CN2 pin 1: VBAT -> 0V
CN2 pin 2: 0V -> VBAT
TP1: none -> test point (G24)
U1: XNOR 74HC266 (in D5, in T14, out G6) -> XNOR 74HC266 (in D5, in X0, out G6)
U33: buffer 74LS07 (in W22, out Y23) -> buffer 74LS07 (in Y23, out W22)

----

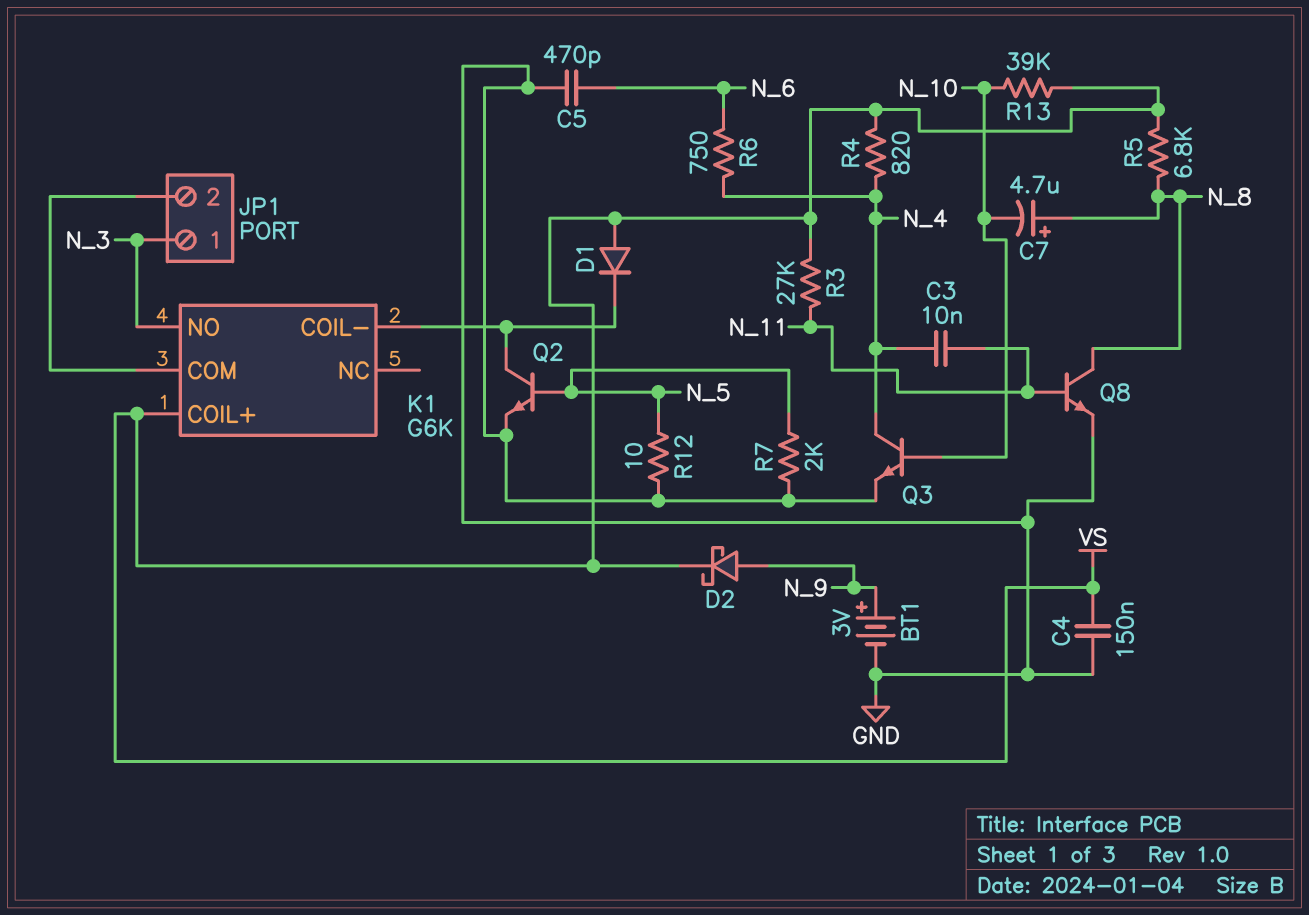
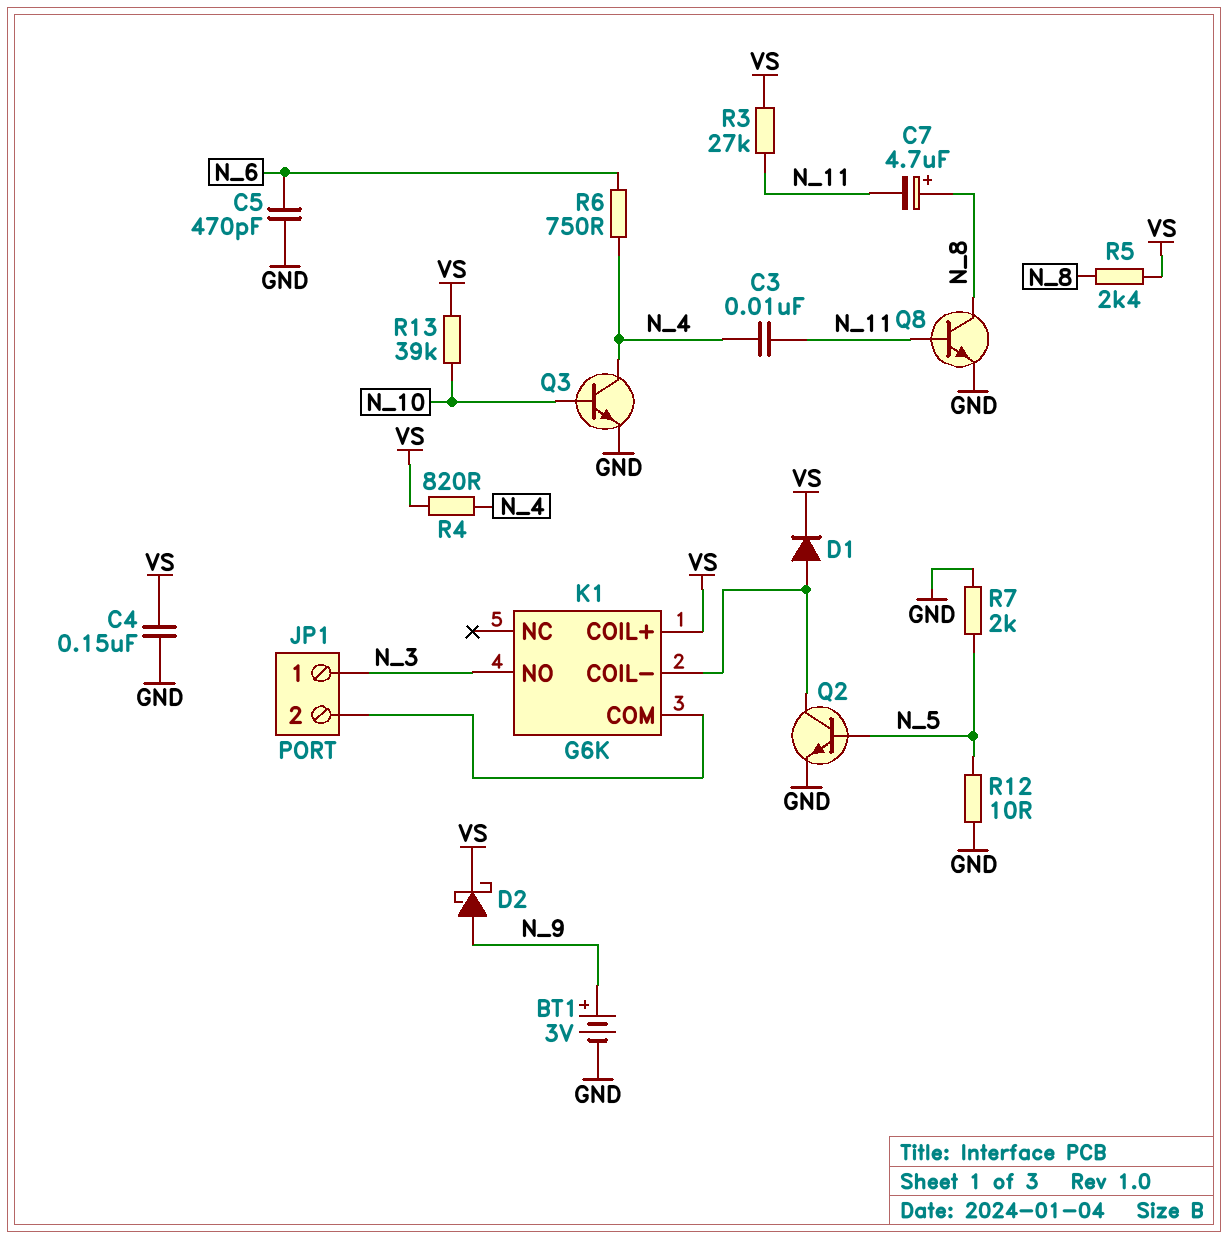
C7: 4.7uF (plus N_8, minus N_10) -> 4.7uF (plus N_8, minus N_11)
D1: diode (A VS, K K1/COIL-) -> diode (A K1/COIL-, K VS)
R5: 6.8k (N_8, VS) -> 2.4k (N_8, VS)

----

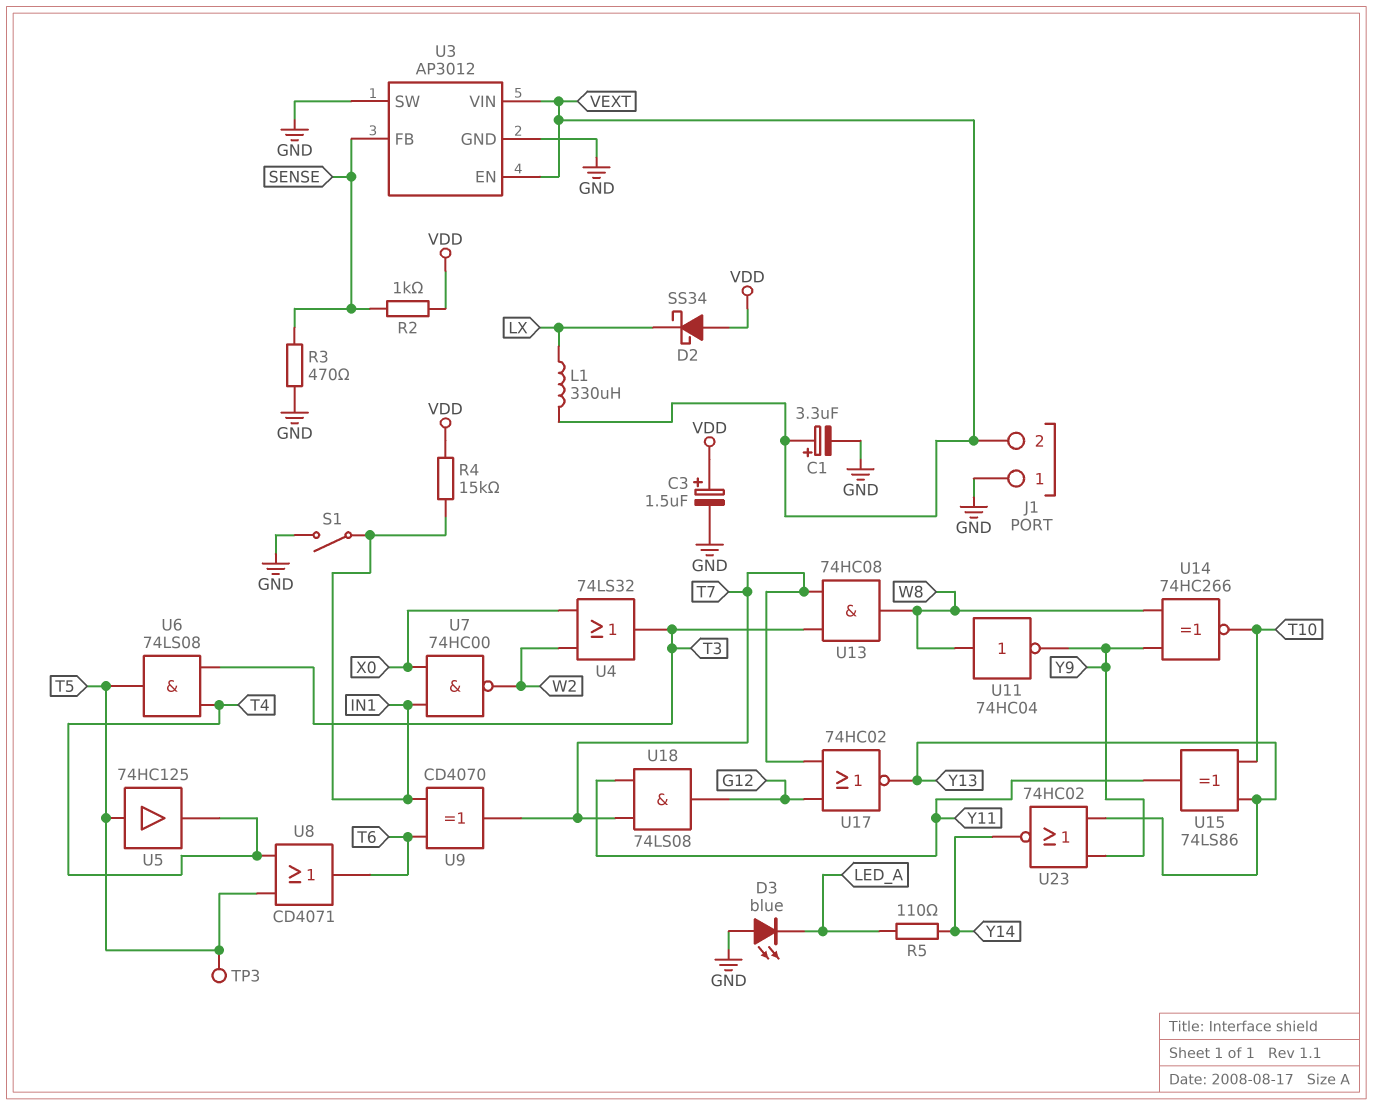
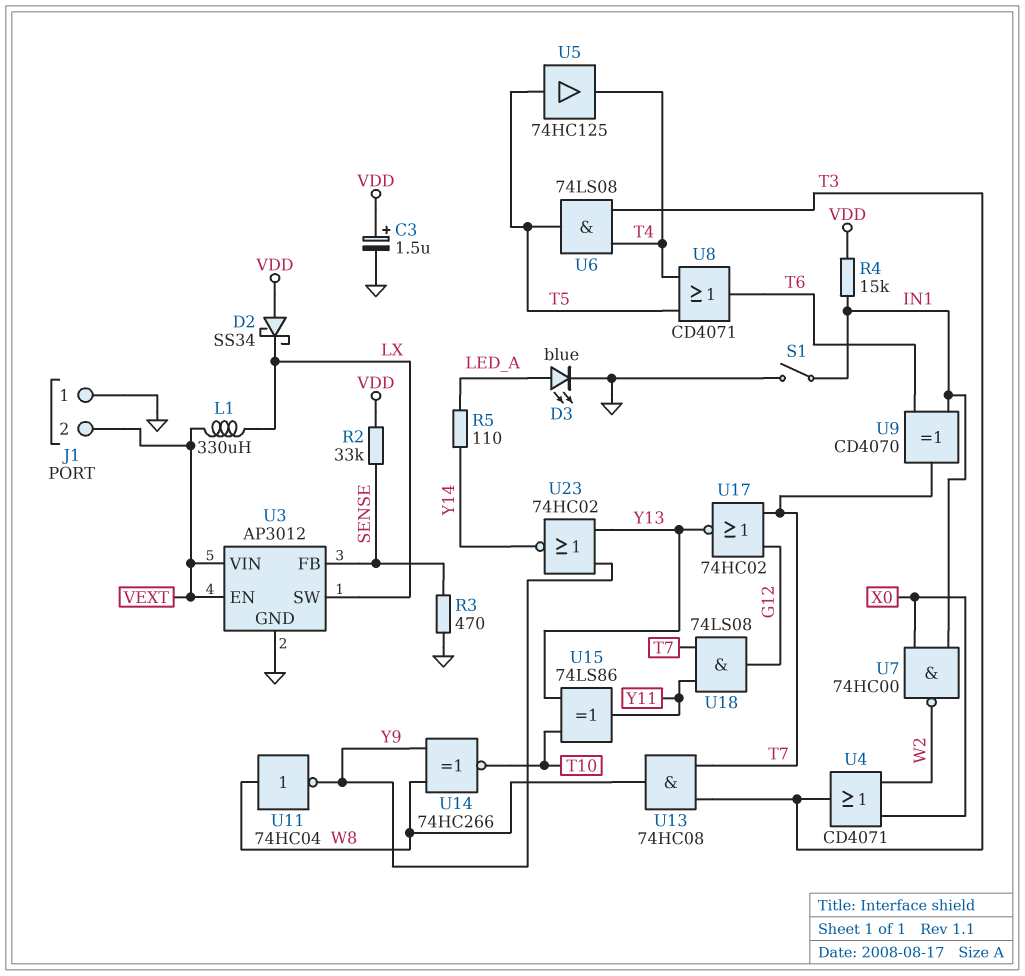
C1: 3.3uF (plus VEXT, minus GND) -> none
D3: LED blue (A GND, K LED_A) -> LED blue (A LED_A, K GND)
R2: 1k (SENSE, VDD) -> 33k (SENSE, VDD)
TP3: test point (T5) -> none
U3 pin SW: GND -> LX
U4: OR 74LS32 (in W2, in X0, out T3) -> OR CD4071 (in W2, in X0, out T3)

----

> _Directions for this task_
Considering the records above, how many lines hold "minus"? Please answer with only the number.

> _Response to this task_
2